| WORK INSTRUCTION |
Exact reproduction required: the lines below from the line with "black plate B2:E2" to the line with "black plate E3:E4", both ends included, and no others.

| DATA SUPPLIED |
_ _ _ _ _

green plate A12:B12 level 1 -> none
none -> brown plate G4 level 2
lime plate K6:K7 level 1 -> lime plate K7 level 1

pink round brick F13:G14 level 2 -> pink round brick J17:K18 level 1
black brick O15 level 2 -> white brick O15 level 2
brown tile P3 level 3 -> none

_ _ _ _ _

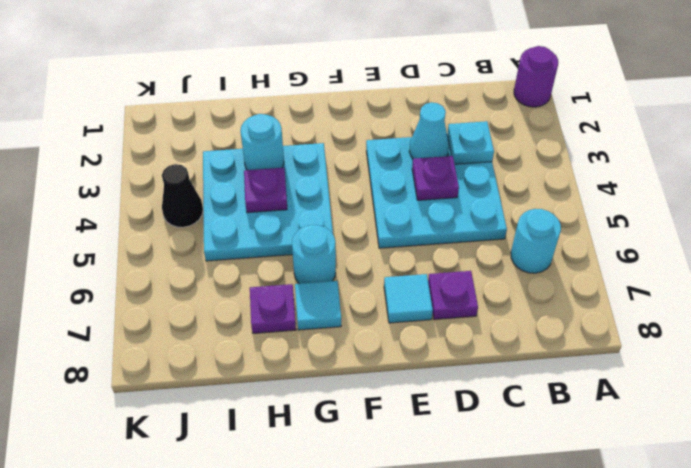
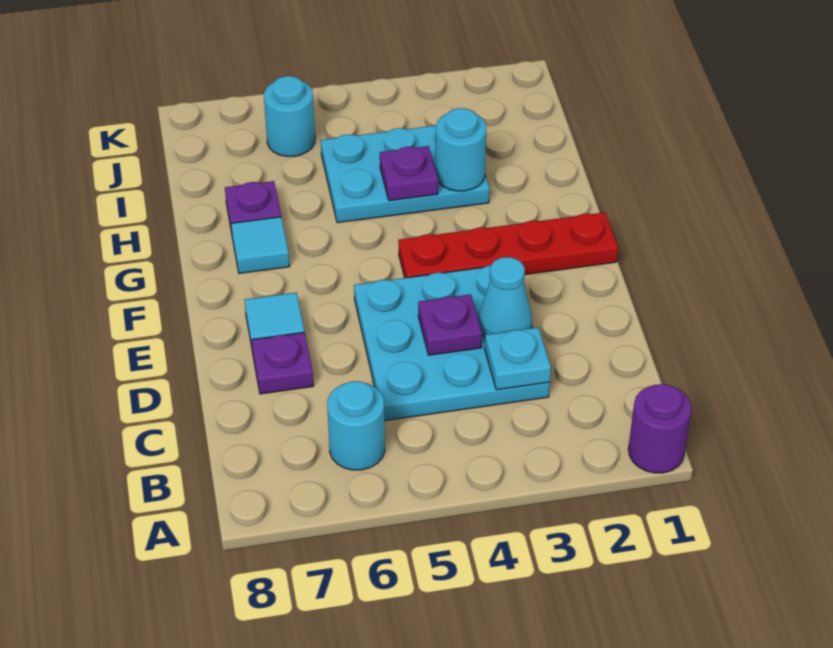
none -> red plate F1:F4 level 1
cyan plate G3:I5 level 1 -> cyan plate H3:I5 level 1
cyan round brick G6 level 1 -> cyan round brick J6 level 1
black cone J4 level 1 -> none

_ _ _ _ _

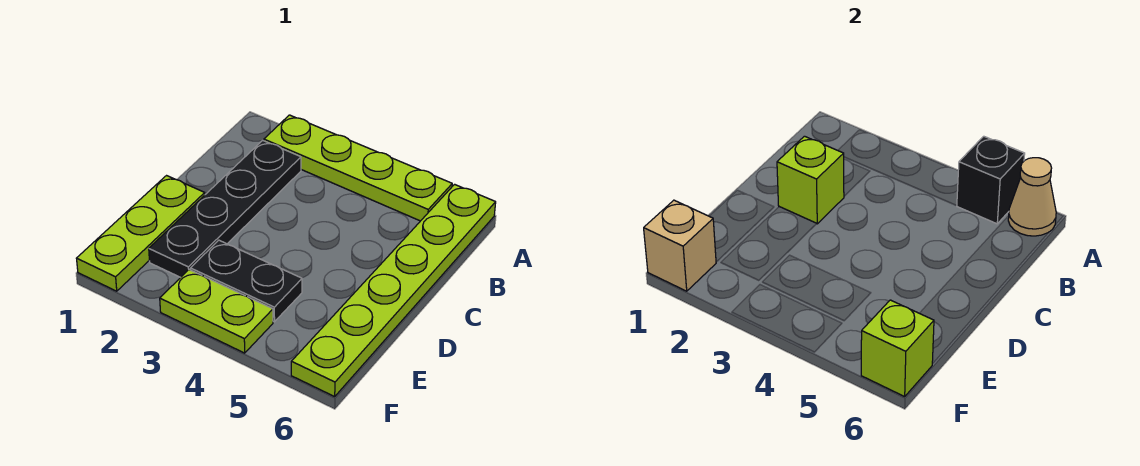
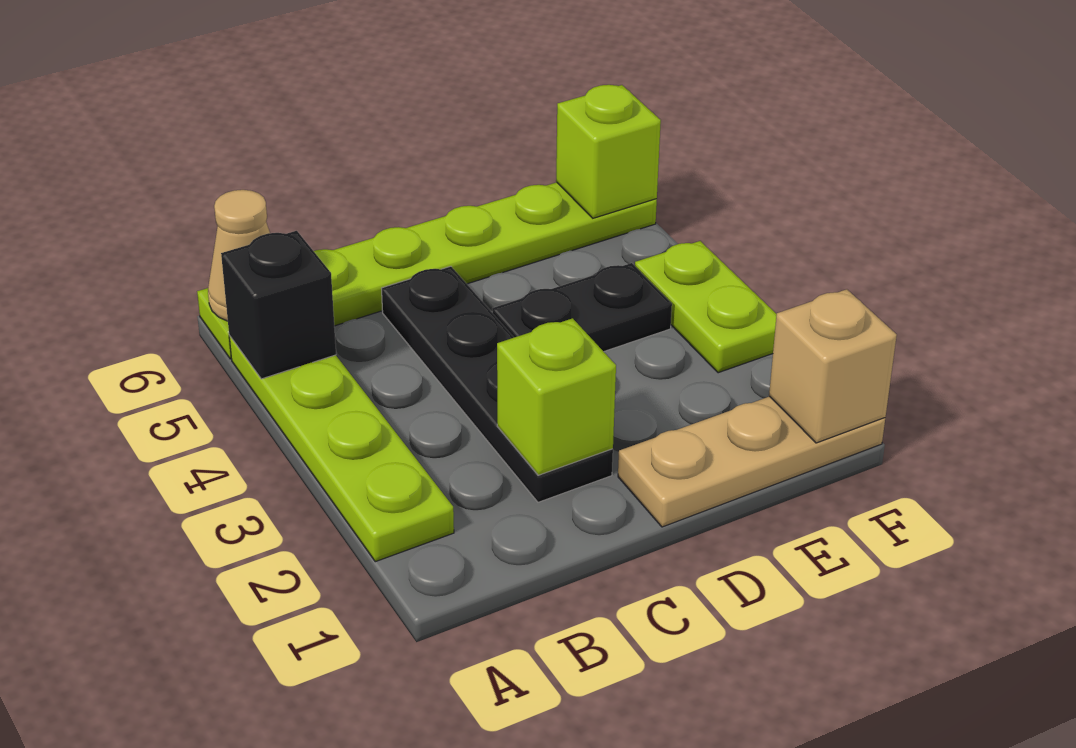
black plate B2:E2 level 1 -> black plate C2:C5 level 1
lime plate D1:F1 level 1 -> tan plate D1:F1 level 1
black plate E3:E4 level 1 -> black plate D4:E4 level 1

_ _ _ _ _

| OUTPUT BELOW |
black plate B2:E2 level 1 -> black plate C2:C5 level 1
lime plate D1:F1 level 1 -> tan plate D1:F1 level 1
black plate E3:E4 level 1 -> black plate D4:E4 level 1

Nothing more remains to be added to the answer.